Extract the part of the rows below that opens with the line containing "Which is in" and closes with the line containing "Can you confirm if corkboard", repeating those lines exactly.

[Records of spatial reasoning questions]
----------------

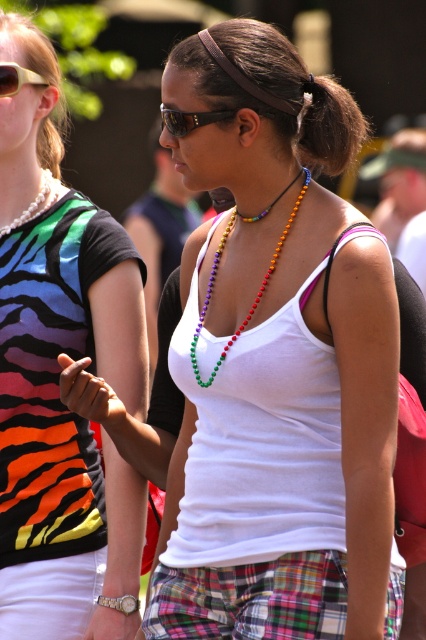
Can you confirm if multicolored beads necklace at center is positioned to the right of matte black sunglasses at upper left?

Correct, you'll find multicolored beads necklace at center to the right of matte black sunglasses at upper left.

Looking at this image, is multicolored beads necklace at center above matte black sunglasses at upper left?

No, multicolored beads necklace at center is not above matte black sunglasses at upper left.

Is point (193, 340) closer to camera compared to point (11, 65)?

Yes, point (193, 340) is in front of point (11, 65).

Image resolution: width=426 pixels, height=640 pixels. I want to click on multicolored beads necklace at center, so click(x=256, y=292).

Is multicolored beads necklace at center taller than pearl necklace at upper left?

Yes.

Can you confirm if multicolored beads necklace at center is positioned below pearl necklace at upper left?

Correct, multicolored beads necklace at center is located below pearl necklace at upper left.

The image size is (426, 640). Find the location of `multicolored beads necklace at center`. multicolored beads necklace at center is located at coordinates (256, 292).

Can you confirm if white matte tank top at center is bigger than matte black sunglasses at upper left?

Correct, white matte tank top at center is larger in size than matte black sunglasses at upper left.

Between point (92, 234) and point (2, 97), which one is positioned behind?

The point (92, 234) is behind.

Identify the location of white matte tank top at center. The width and height of the screenshot is (426, 640). (57, 378).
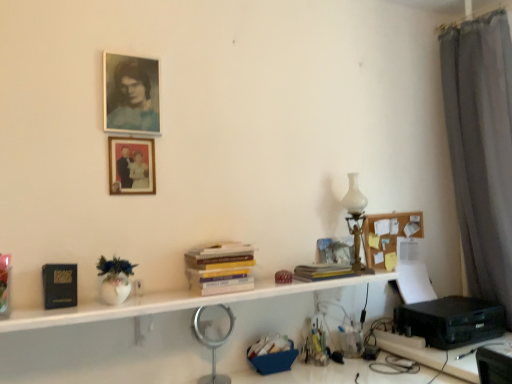
What is the approximate height of wooden framed photo at upper center, the second picture frame from the top?

9.11 inches.

This screenshot has width=512, height=384. What do you see at coordinates (131, 166) in the screenshot?
I see `wooden framed photo at upper center, the second picture frame from the top` at bounding box center [131, 166].

Locate an element on the screen. This screenshot has width=512, height=384. matte paper portrait at upper left, which appears as the 2th picture frame when ordered from the bottom is located at coordinates (131, 94).

The image size is (512, 384). What are the coordinates of `silver metallic magnifying glass at center` in the screenshot? It's located at (212, 345).

Where is `white glass table lamp at right`? white glass table lamp at right is located at coordinates (356, 220).

The height and width of the screenshot is (384, 512). In order to click on white matte shelf at center in this screenshot , I will do `click(174, 302)`.

From the picture: From a real-world perspective, relative to yellow paperbacks at center, the second book from the right, is black plastic printer at lower right vertically above or below?

Clearly, from a real-world perspective, black plastic printer at lower right is below yellow paperbacks at center, the second book from the right.

Which is in front, point (449, 318) or point (226, 245)?

The point (226, 245) is in front.

Based on the photo, is black plastic printer at lower right to the left of yellow paperbacks at center, the second book from the right, from the viewer's perspective?

No.

Is black plastic printer at lower right completely or partially outside of yellow paperbacks at center, positioned as the 1th book in left-to-right order?

Yes, black plastic printer at lower right is outside of yellow paperbacks at center, positioned as the 1th book in left-to-right order.

Is point (373, 220) positioned behind point (119, 56)?

That is True.

Can you confirm if corkboard at upper right is thinner than matte paper portrait at upper left, arranged as the 1th picture frame when viewed from the top?

Correct, the width of corkboard at upper right is less than that of matte paper portrait at upper left, arranged as the 1th picture frame when viewed from the top.

Considering the relative sizes of corkboard at upper right and matte paper portrait at upper left, which appears as the 2th picture frame when ordered from the bottom, in the image provided, is corkboard at upper right smaller than matte paper portrait at upper left, which appears as the 2th picture frame when ordered from the bottom,?

Actually, corkboard at upper right might be larger than matte paper portrait at upper left, which appears as the 2th picture frame when ordered from the bottom.

Is corkboard at upper right shorter than matte paper portrait at upper left, which appears as the 2th picture frame when ordered from the bottom?

Yes.

Does black plastic printer at lower right come behind yellow paper at center, the first book positioned from the right?

Yes.

Find the location of a particular element. book that is the 1st one when counting leftward from the black plastic printer at lower right is located at coordinates (322, 272).

Is yellow paper at center, which is the 2th book from left to right, completely or partially inside black plastic printer at lower right?

Definitely not — yellow paper at center, which is the 2th book from left to right, is not inside black plastic printer at lower right.

From the image's perspective, which is above, black plastic printer at lower right or yellow paper at center, which is the 2th book from left to right?

yellow paper at center, which is the 2th book from left to right.

Looking at this image, is wooden framed photo at upper center, the second picture frame from the top, aimed at matte paper portrait at upper left, arranged as the 1th picture frame when viewed from the top?

No, wooden framed photo at upper center, the second picture frame from the top, is not facing towards matte paper portrait at upper left, arranged as the 1th picture frame when viewed from the top.

Is wooden framed photo at upper center, the second picture frame from the top, not close to matte paper portrait at upper left, arranged as the 1th picture frame when viewed from the top?

wooden framed photo at upper center, the second picture frame from the top, is actually quite close to matte paper portrait at upper left, arranged as the 1th picture frame when viewed from the top.

Is wooden framed photo at upper center, the second picture frame from the top, taller or shorter than matte paper portrait at upper left, which appears as the 2th picture frame when ordered from the bottom?

Considering their sizes, wooden framed photo at upper center, the second picture frame from the top, has less height than matte paper portrait at upper left, which appears as the 2th picture frame when ordered from the bottom.

Looking at this image, from the image's perspective, is wooden framed photo at upper center, placed as the 1th picture frame when sorted from bottom to top, on top of matte paper portrait at upper left, arranged as the 1th picture frame when viewed from the top?

Incorrect, from the image's perspective, wooden framed photo at upper center, placed as the 1th picture frame when sorted from bottom to top, is lower than matte paper portrait at upper left, arranged as the 1th picture frame when viewed from the top.

Is black plastic printer at lower right taller or shorter than white glass table lamp at right?

Clearly, black plastic printer at lower right is shorter compared to white glass table lamp at right.

At what (x,y) coordinates should I click in order to perform the action: click on table lamp above the black plastic printer at lower right (from a real-world perspective). Please return your answer as a coordinate pair (x, y). The image size is (512, 384). Looking at the image, I should click on (356, 220).

From a real-world perspective, is black plastic printer at lower right positioned under white glass table lamp at right based on gravity?

Correct, in the physical world, black plastic printer at lower right is lower than white glass table lamp at right.

Is matte paper portrait at upper left, arranged as the 1th picture frame when viewed from the top, at the back of black plastic printer at lower right?

black plastic printer at lower right is not turned away from matte paper portrait at upper left, arranged as the 1th picture frame when viewed from the top.

Is point (456, 328) behind point (158, 130)?

Yes, point (456, 328) is farther from viewer.

Find the location of a particular element. printer behind the matte paper portrait at upper left, arranged as the 1th picture frame when viewed from the top is located at coordinates (451, 321).

From the image's perspective, relative to black matte book at left, is silver metallic magnifying glass at center above or below?

silver metallic magnifying glass at center is situated lower than black matte book at left in the image.

I want to click on paperback book above the silver metallic magnifying glass at center (from a real-world perspective), so click(59, 285).

Is silver metallic magnifying glass at center smaller than black matte book at left?

Actually, silver metallic magnifying glass at center might be larger than black matte book at left.

Where is `book that is the 2nd object located in front of the black plastic printer at lower right`? The height and width of the screenshot is (384, 512). book that is the 2nd object located in front of the black plastic printer at lower right is located at coordinates (220, 268).

Where is `bulletin board below the matte paper portrait at upper left, which appears as the 2th picture frame when ordered from the bottom (from a real-world perspective)`? bulletin board below the matte paper portrait at upper left, which appears as the 2th picture frame when ordered from the bottom (from a real-world perspective) is located at coordinates (389, 234).

Looking at the image, which one is located further to black plastic printer at lower right, yellow paperbacks at center, the second book from the right, or white matte shelf at center?

yellow paperbacks at center, the second book from the right, lies further to black plastic printer at lower right than the other object.

Estimate the real-world distances between objects in this image. Which object is closer to corkboard at upper right, matte paper portrait at upper left, which appears as the 2th picture frame when ordered from the bottom, or yellow paper at center, which is the 2th book from left to right?

Based on the image, yellow paper at center, which is the 2th book from left to right, appears to be nearer to corkboard at upper right.

Which object lies nearer to the anchor point black matte book at left, yellow paperbacks at center, positioned as the 1th book in left-to-right order, or yellow paper at center, which is the 2th book from left to right?

Among the two, yellow paperbacks at center, positioned as the 1th book in left-to-right order, is located nearer to black matte book at left.

Considering their positions, is corkboard at upper right positioned closer to silver metallic magnifying glass at center than wooden framed photo at upper center, placed as the 1th picture frame when sorted from bottom to top?

wooden framed photo at upper center, placed as the 1th picture frame when sorted from bottom to top.

Looking at the image, which one is located closer to white glass table lamp at right, yellow paper at center, the first book positioned from the right, or silver metallic magnifying glass at center?

The object closer to white glass table lamp at right is yellow paper at center, the first book positioned from the right.

Estimate the real-world distances between objects in this image. Which object is further from white glass table lamp at right, black matte book at left or matte paper portrait at upper left, arranged as the 1th picture frame when viewed from the top?

The object further to white glass table lamp at right is black matte book at left.

Looking at the image, which one is located further to wooden framed photo at upper center, placed as the 1th picture frame when sorted from bottom to top, matte paper portrait at upper left, which appears as the 2th picture frame when ordered from the bottom, or yellow paper at center, which is the 2th book from left to right?

yellow paper at center, which is the 2th book from left to right, lies further to wooden framed photo at upper center, placed as the 1th picture frame when sorted from bottom to top, than the other object.

Estimate the real-world distances between objects in this image. Which object is closer to white matte shelf at center, yellow paperbacks at center, the second book from the right, or black plastic printer at lower right?

Among the two, yellow paperbacks at center, the second book from the right, is located nearer to white matte shelf at center.

Image resolution: width=512 pixels, height=384 pixels. I want to click on book between white matte shelf at center and black plastic printer at lower right from left to right, so click(x=322, y=272).

Identify the location of bulletin board between yellow paperbacks at center, positioned as the 1th book in left-to-right order, and black plastic printer at lower right. The width and height of the screenshot is (512, 384). (389, 234).

This screenshot has width=512, height=384. In order to click on shelf between black matte book at left and black plastic printer at lower right in the horizontal direction in this screenshot , I will do `click(174, 302)`.

At what (x,y) coordinates should I click in order to perform the action: click on table lamp between black matte book at left and black plastic printer at lower right from left to right. Please return your answer as a coordinate pair (x, y). The width and height of the screenshot is (512, 384). Looking at the image, I should click on (356, 220).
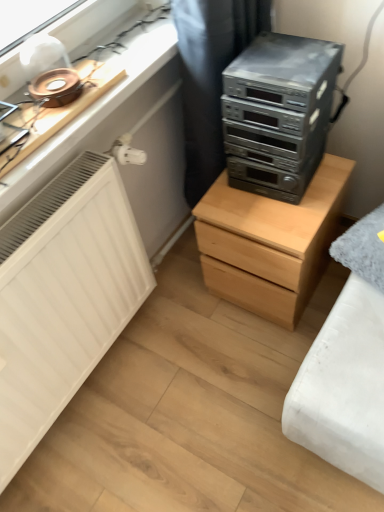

----------------

Completed exercise =
Which is in front, point (449, 318) or point (226, 245)?

The point (226, 245) is in front.

Based on the photo, is black plastic printer at lower right to the left of yellow paperbacks at center, the second book from the right, from the viewer's perspective?

No.

Is black plastic printer at lower right completely or partially outside of yellow paperbacks at center, positioned as the 1th book in left-to-right order?

Yes, black plastic printer at lower right is outside of yellow paperbacks at center, positioned as the 1th book in left-to-right order.

Is point (373, 220) positioned behind point (119, 56)?

That is True.

Can you confirm if corkboard at upper right is thinner than matte paper portrait at upper left, arranged as the 1th picture frame when viewed from the top?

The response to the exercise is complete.